■ TASK DIRECTIONS ■
Word for word, print each line of the listing below; pictures stay out.
※ ※ ※
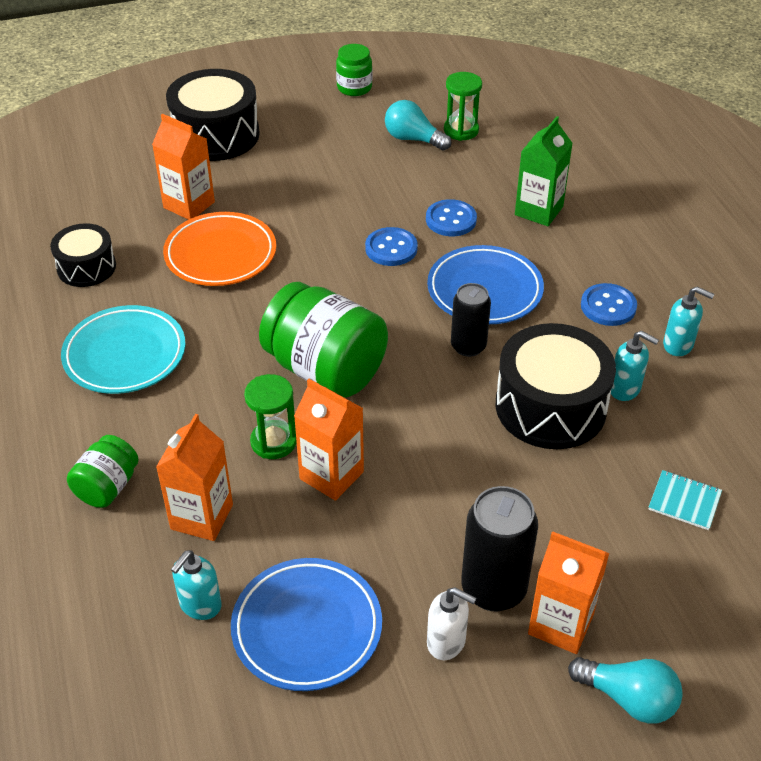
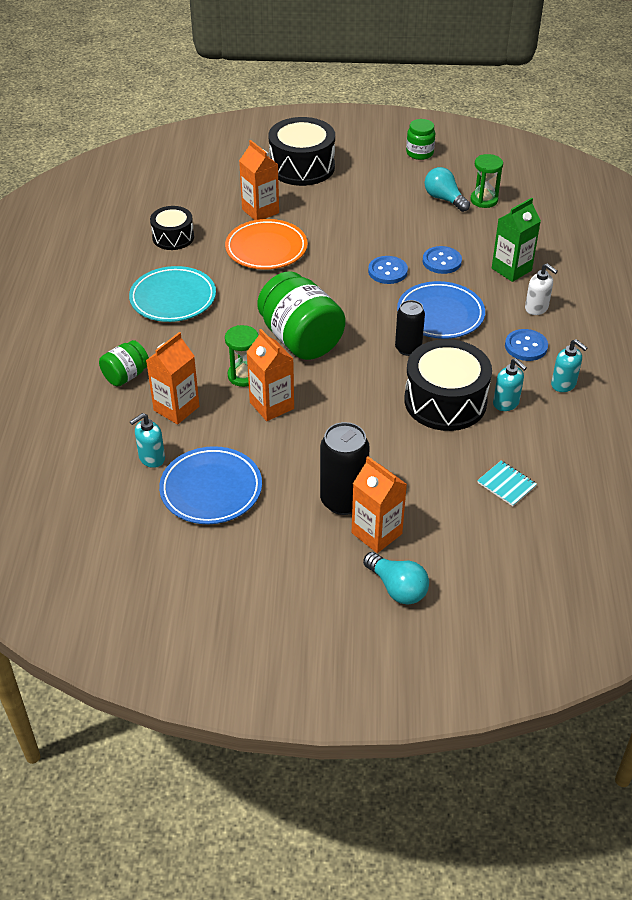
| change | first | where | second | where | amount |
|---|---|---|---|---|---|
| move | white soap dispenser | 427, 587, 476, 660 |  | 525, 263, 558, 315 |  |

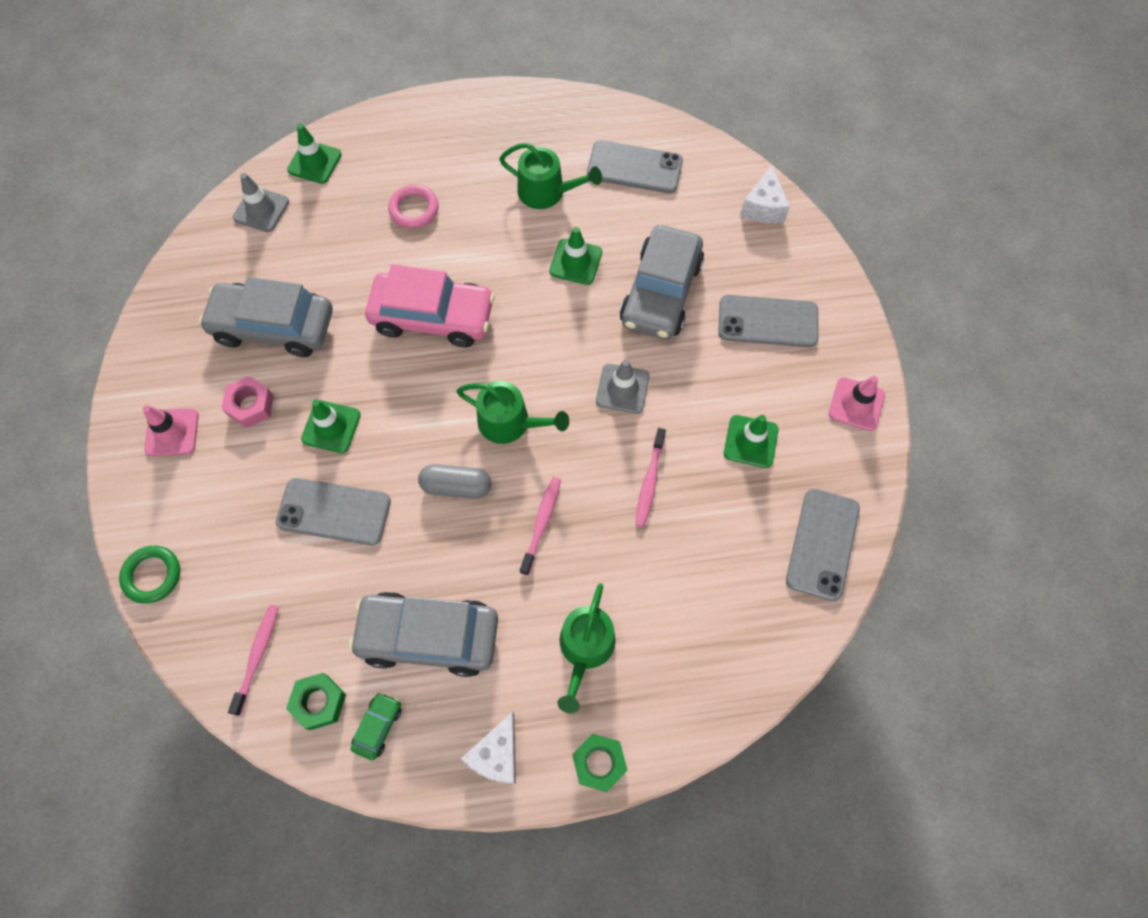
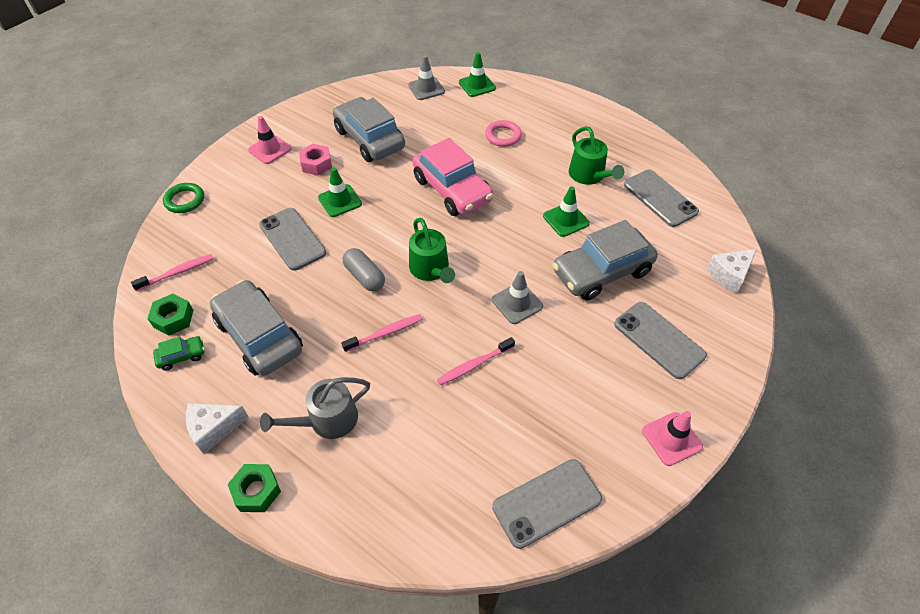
| change | first | where | second | where | amount |
|---|---|---|---|---|---|
| recolor | green watering can | 558, 583, 615, 714 | grey watering can | 260, 377, 370, 439 |  |
| delete | green traffic cone | 724, 415, 779, 468 |  |  |  |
※ ※ ※
■ SOLUTION ■
| change | first | where | second | where | amount |
|---|---|---|---|---|---|
| move | white soap dispenser | 427, 587, 476, 660 |  | 525, 263, 558, 315 |  |

| change | first | where | second | where | amount |
|---|---|---|---|---|---|
| recolor | green watering can | 558, 583, 615, 714 | grey watering can | 260, 377, 370, 439 |  |
| delete | green traffic cone | 724, 415, 779, 468 |  |  |  |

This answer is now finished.